## [Your instructions]
When a line in the listing contains the string "none", pick it out and copy it.

## [Record extracts]
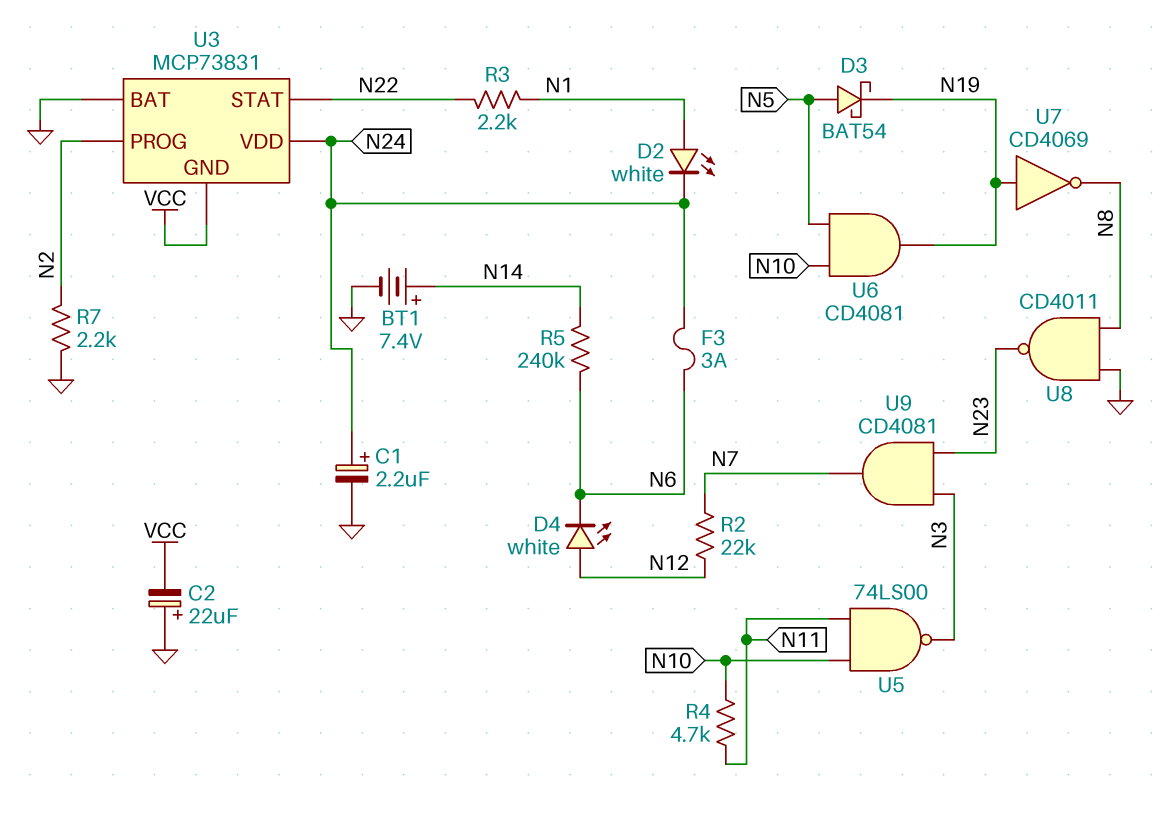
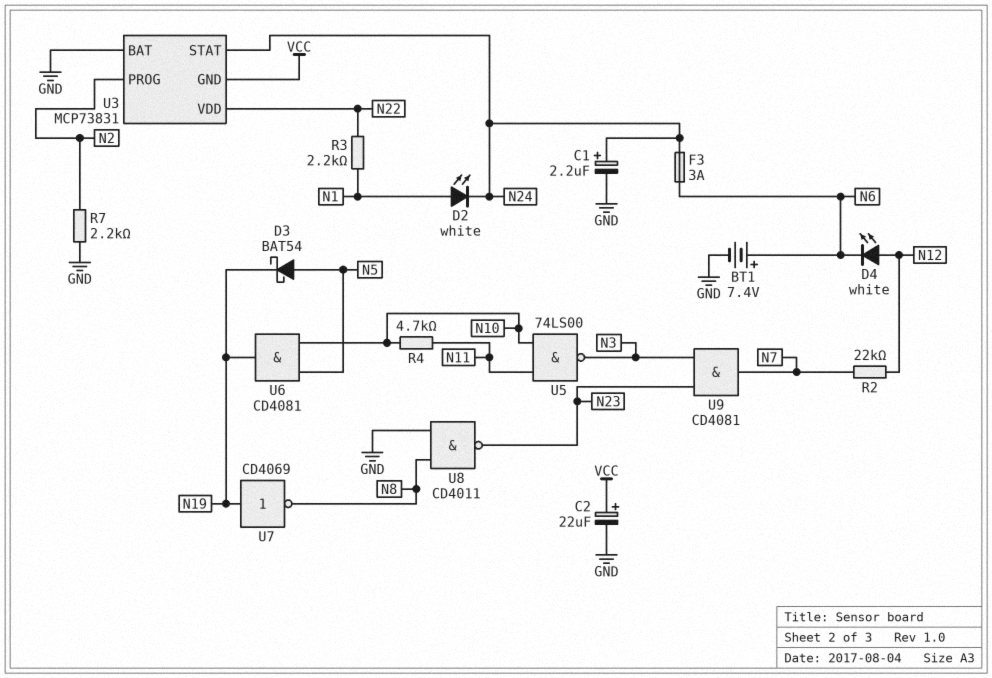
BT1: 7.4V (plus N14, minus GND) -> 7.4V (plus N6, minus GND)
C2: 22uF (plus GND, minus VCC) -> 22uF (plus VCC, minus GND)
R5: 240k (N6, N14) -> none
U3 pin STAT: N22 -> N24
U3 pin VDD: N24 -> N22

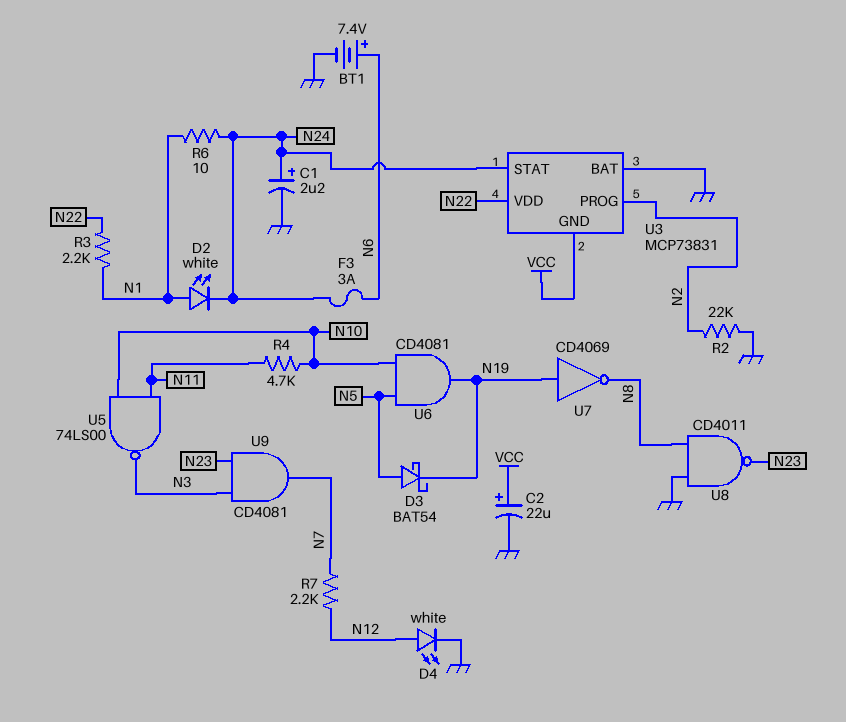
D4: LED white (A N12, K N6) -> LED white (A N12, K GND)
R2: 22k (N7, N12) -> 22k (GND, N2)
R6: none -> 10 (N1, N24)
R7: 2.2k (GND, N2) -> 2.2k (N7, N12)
--
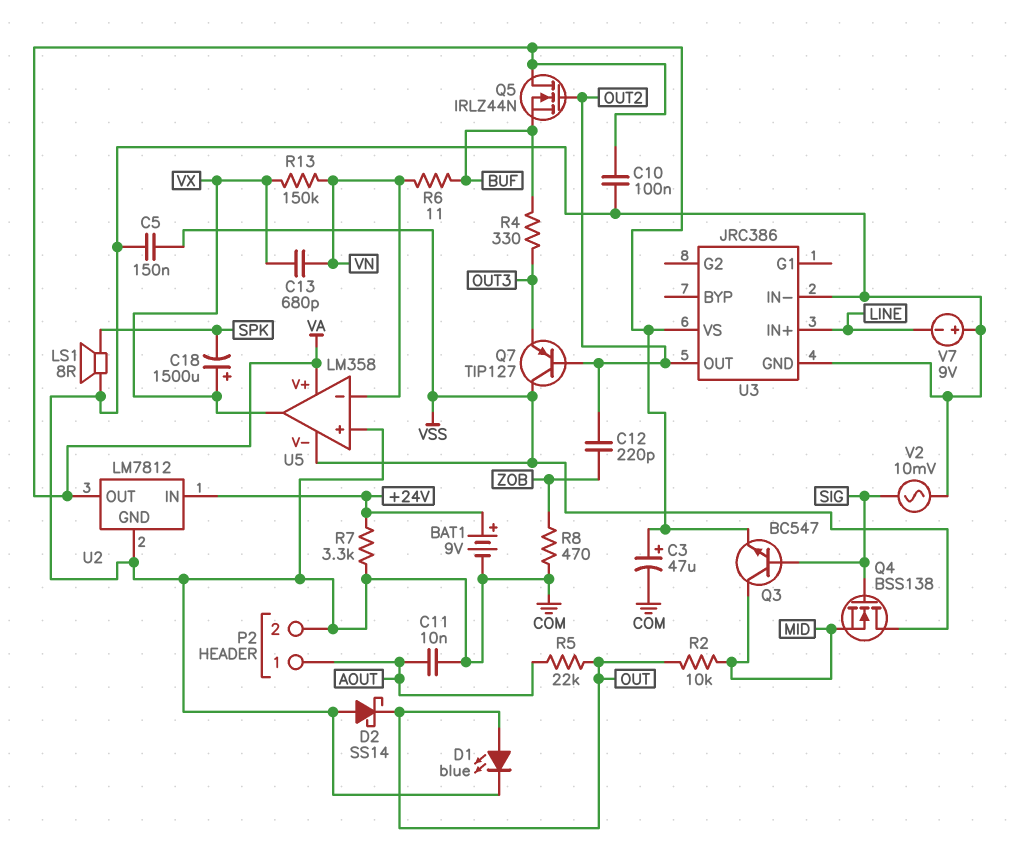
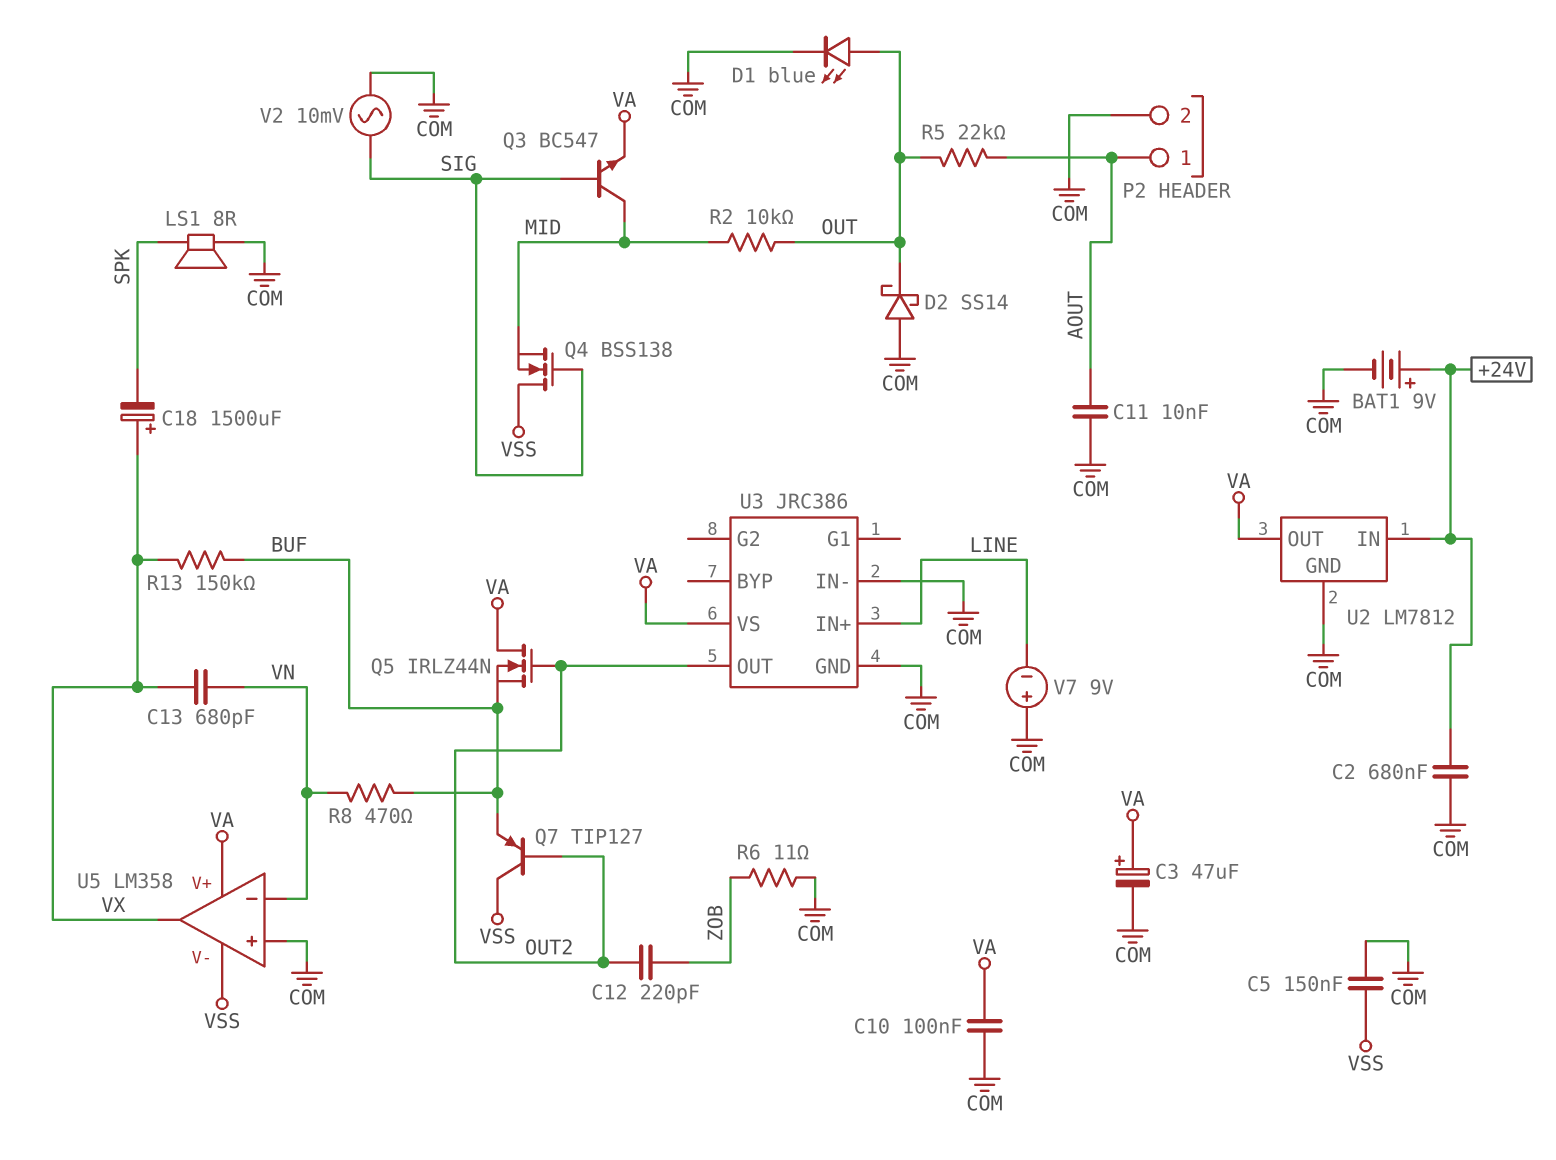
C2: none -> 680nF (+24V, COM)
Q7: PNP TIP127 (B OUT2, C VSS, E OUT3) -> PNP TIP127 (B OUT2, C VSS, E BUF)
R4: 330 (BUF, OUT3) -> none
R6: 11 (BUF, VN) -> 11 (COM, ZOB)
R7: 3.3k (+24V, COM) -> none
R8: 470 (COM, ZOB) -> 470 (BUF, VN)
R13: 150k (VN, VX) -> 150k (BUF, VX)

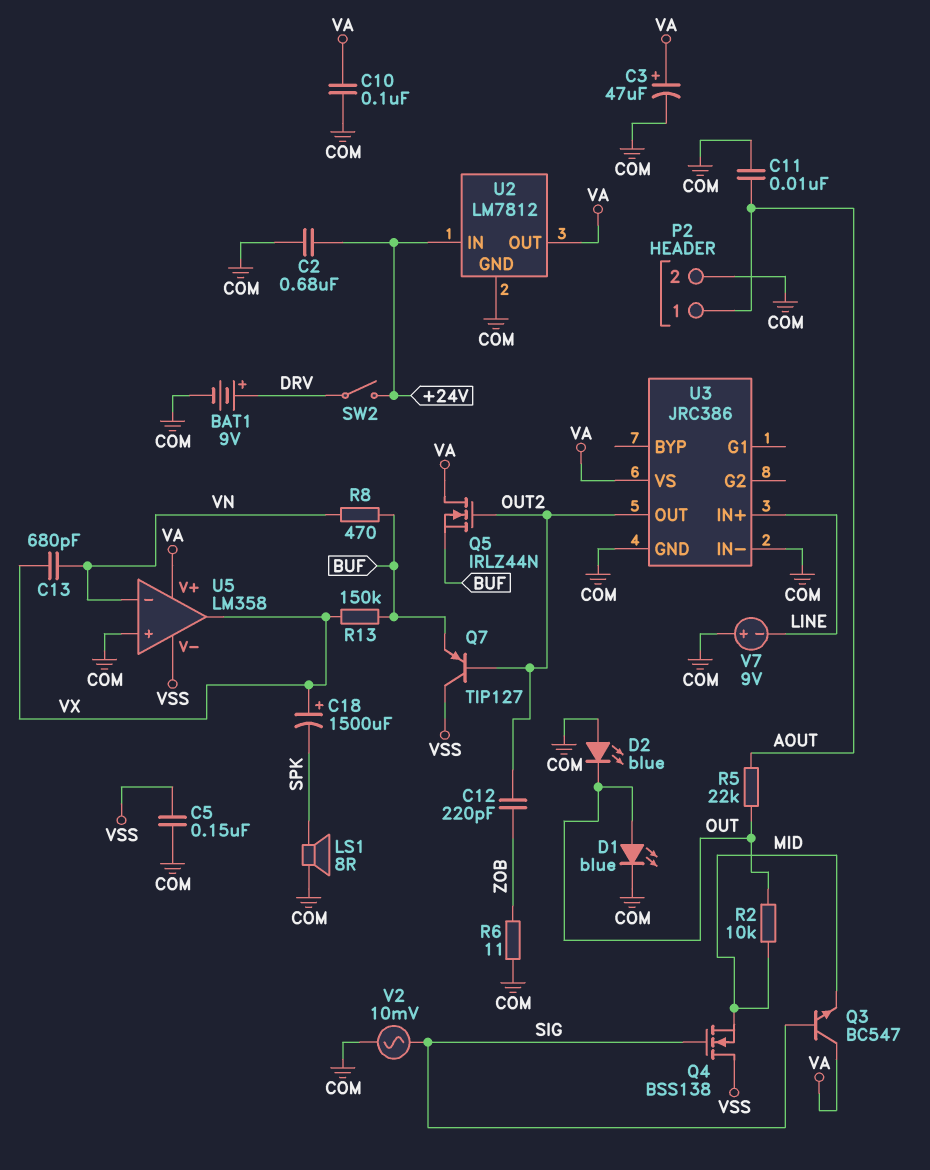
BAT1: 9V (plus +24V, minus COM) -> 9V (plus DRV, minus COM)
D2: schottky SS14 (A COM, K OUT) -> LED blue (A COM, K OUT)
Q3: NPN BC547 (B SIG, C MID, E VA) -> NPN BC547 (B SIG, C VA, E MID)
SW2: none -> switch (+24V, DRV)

## [Response to this task]
R5: 240k (N6, N14) -> none
R6: none -> 10 (N1, N24)
C2: none -> 680nF (+24V, COM)
R4: 330 (BUF, OUT3) -> none
R7: 3.3k (+24V, COM) -> none
SW2: none -> switch (+24V, DRV)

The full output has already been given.